*Problem details*: Go to the line that contains "SW1: button (SEL0, VA) -> button (EN1, VA)". Restate that line and each one after it exactly, through the end of the records, without pictures.

*Supplied material*:
***

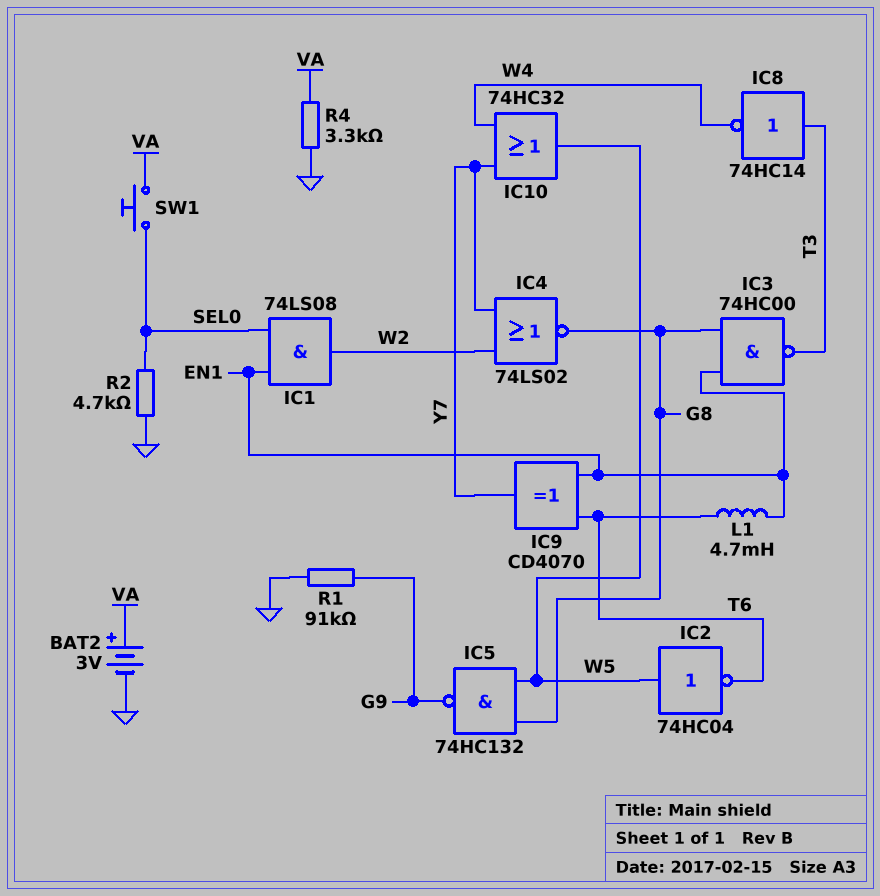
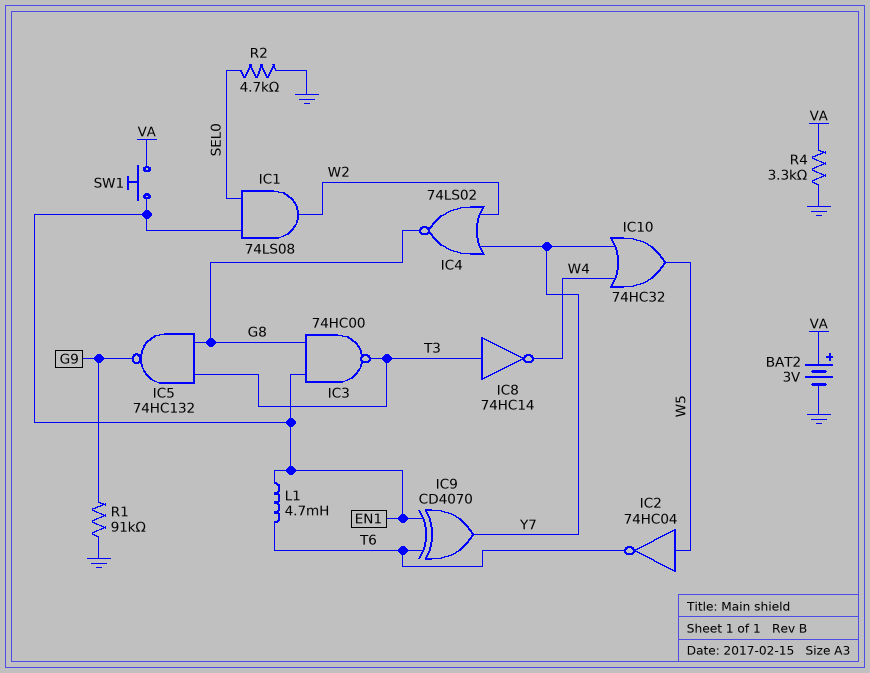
IC5: NAND 74HC132 (in G8, in W5, out G9) -> NAND 74HC132 (in G8, in T3, out G9)
SW1: button (SEL0, VA) -> button (EN1, VA)

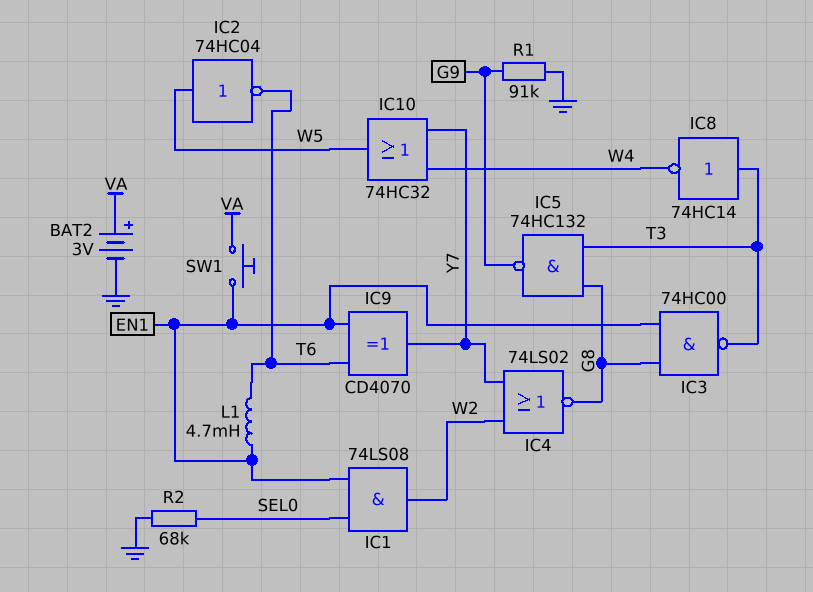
R2: 4.7k (GND, SEL0) -> 68k (GND, SEL0)
R4: 3.3k (GND, VA) -> none

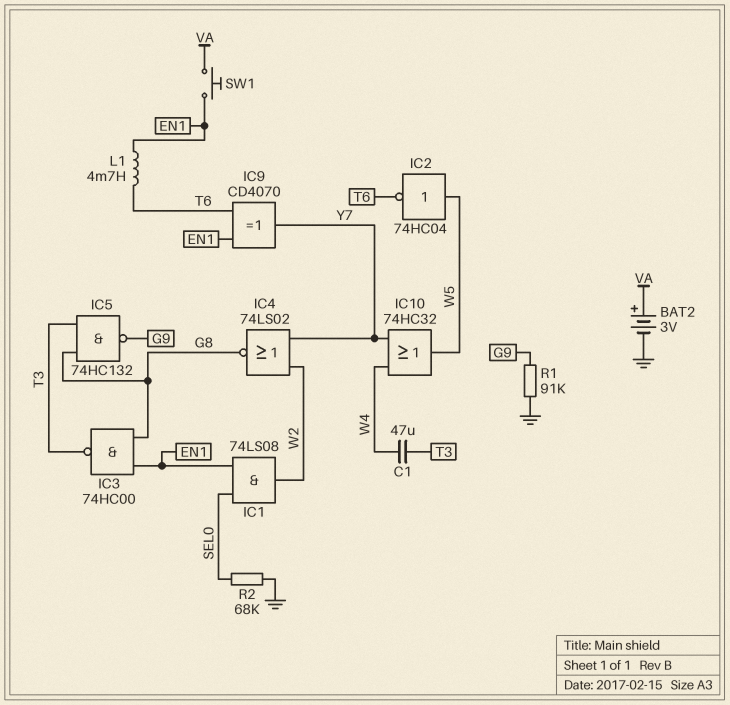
C1: none -> 47uF (T3, W4)
IC8: NOT 74HC14 (in T3, out W4) -> none

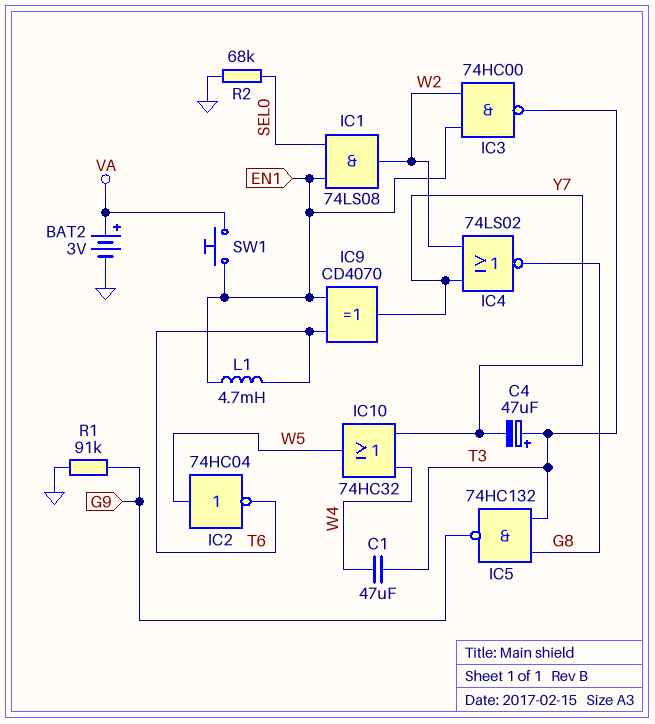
C4: none -> 47uF (plus T3, minus Y7)
IC3: NAND 74HC00 (in EN1, in G8, out T3) -> NAND 74HC00 (in EN1, in W2, out T3)

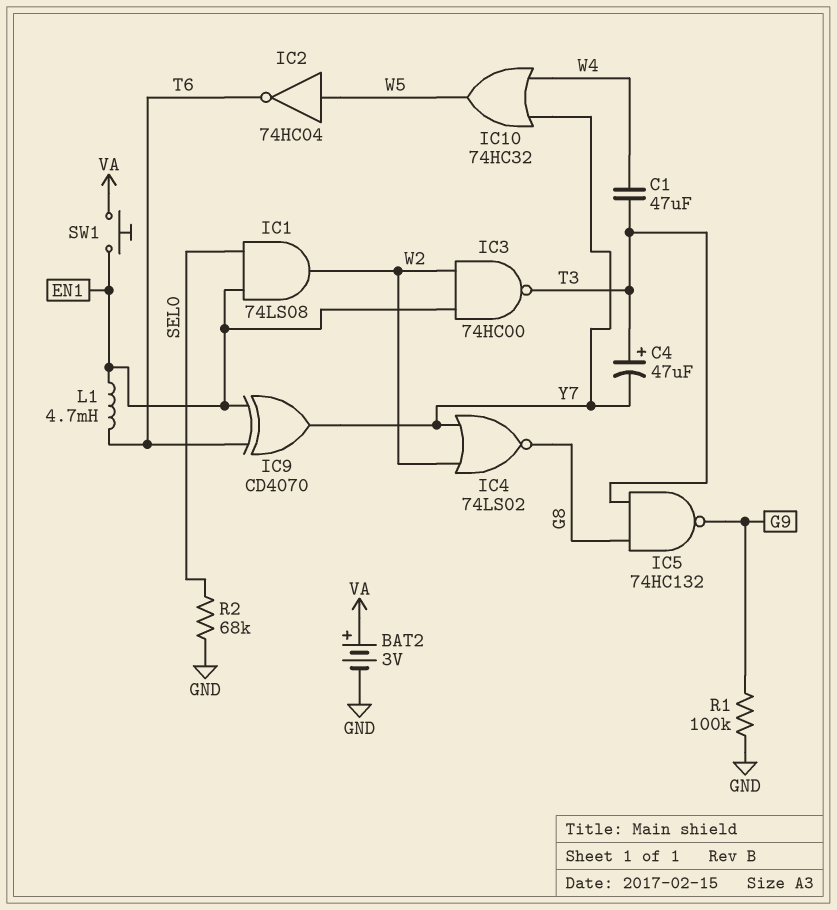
R1: 91k (G9, GND) -> 100k (G9, GND)

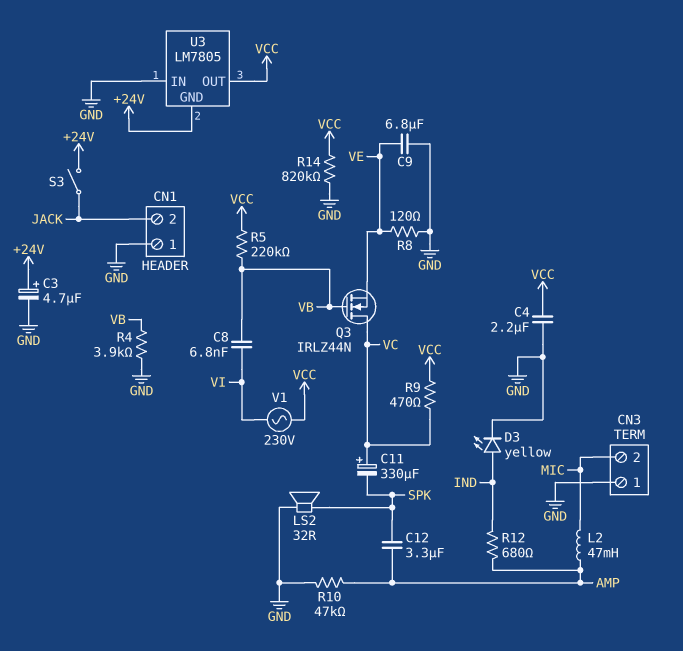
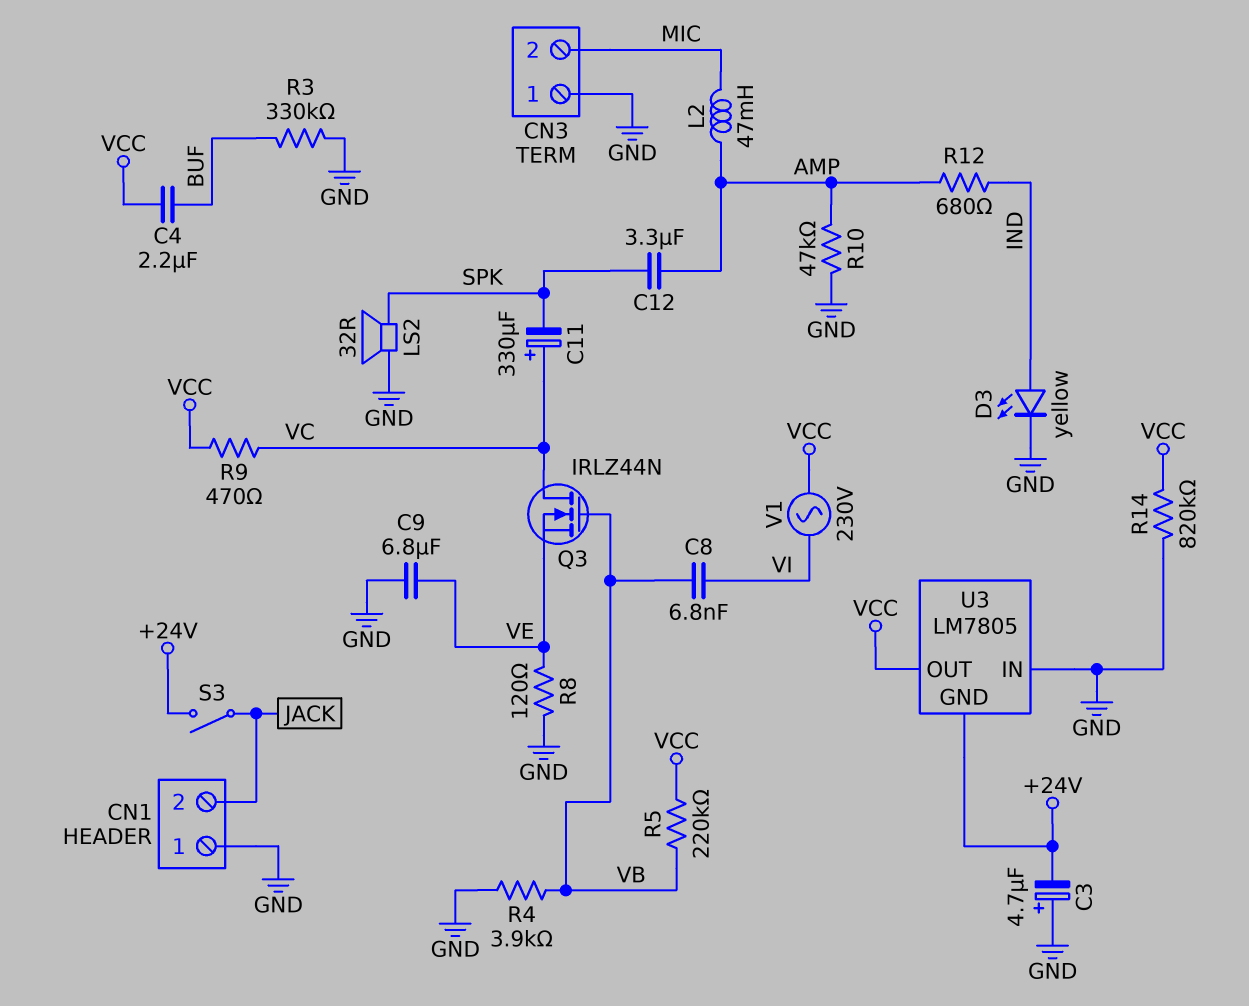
C3: 4.7uF (plus +24V, minus GND) -> 4.7uF (plus GND, minus +24V)
C4: 2.2uF (GND, VCC) -> 2.2uF (BUF, VCC)
R3: none -> 330k (BUF, GND)

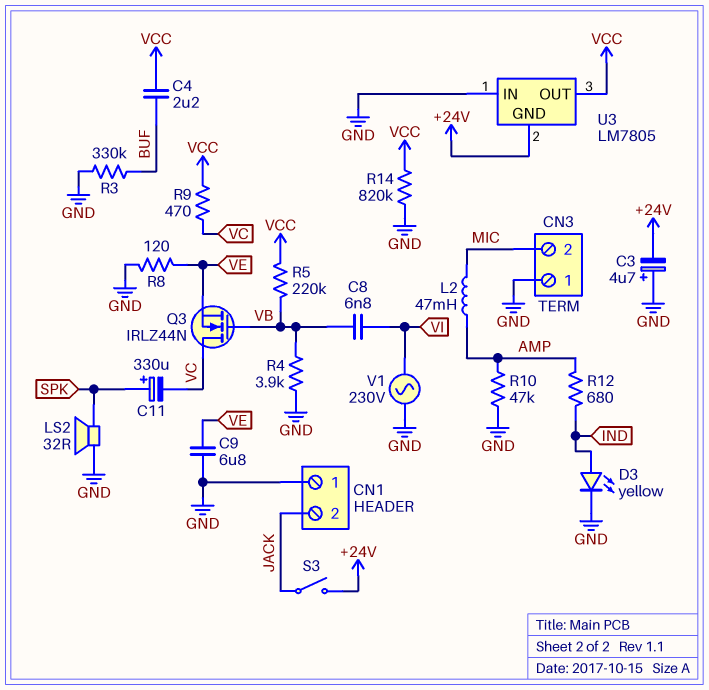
C11: 330uF (plus VC, minus SPK) -> 330uF (plus SPK, minus VC)
C12: 3.3uF (AMP, SPK) -> none
V1: AC 230V (VCC, VI) -> AC 230V (GND, VI)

***

*Response to the task*:
SW1: button (SEL0, VA) -> button (EN1, VA)

R2: 4.7k (GND, SEL0) -> 68k (GND, SEL0)
R4: 3.3k (GND, VA) -> none

C1: none -> 47uF (T3, W4)
IC8: NOT 74HC14 (in T3, out W4) -> none

C4: none -> 47uF (plus T3, minus Y7)
IC3: NAND 74HC00 (in EN1, in G8, out T3) -> NAND 74HC00 (in EN1, in W2, out T3)

R1: 91k (G9, GND) -> 100k (G9, GND)

C3: 4.7uF (plus +24V, minus GND) -> 4.7uF (plus GND, minus +24V)
C4: 2.2uF (GND, VCC) -> 2.2uF (BUF, VCC)
R3: none -> 330k (BUF, GND)

C11: 330uF (plus VC, minus SPK) -> 330uF (plus SPK, minus VC)
C12: 3.3uF (AMP, SPK) -> none
V1: AC 230V (VCC, VI) -> AC 230V (GND, VI)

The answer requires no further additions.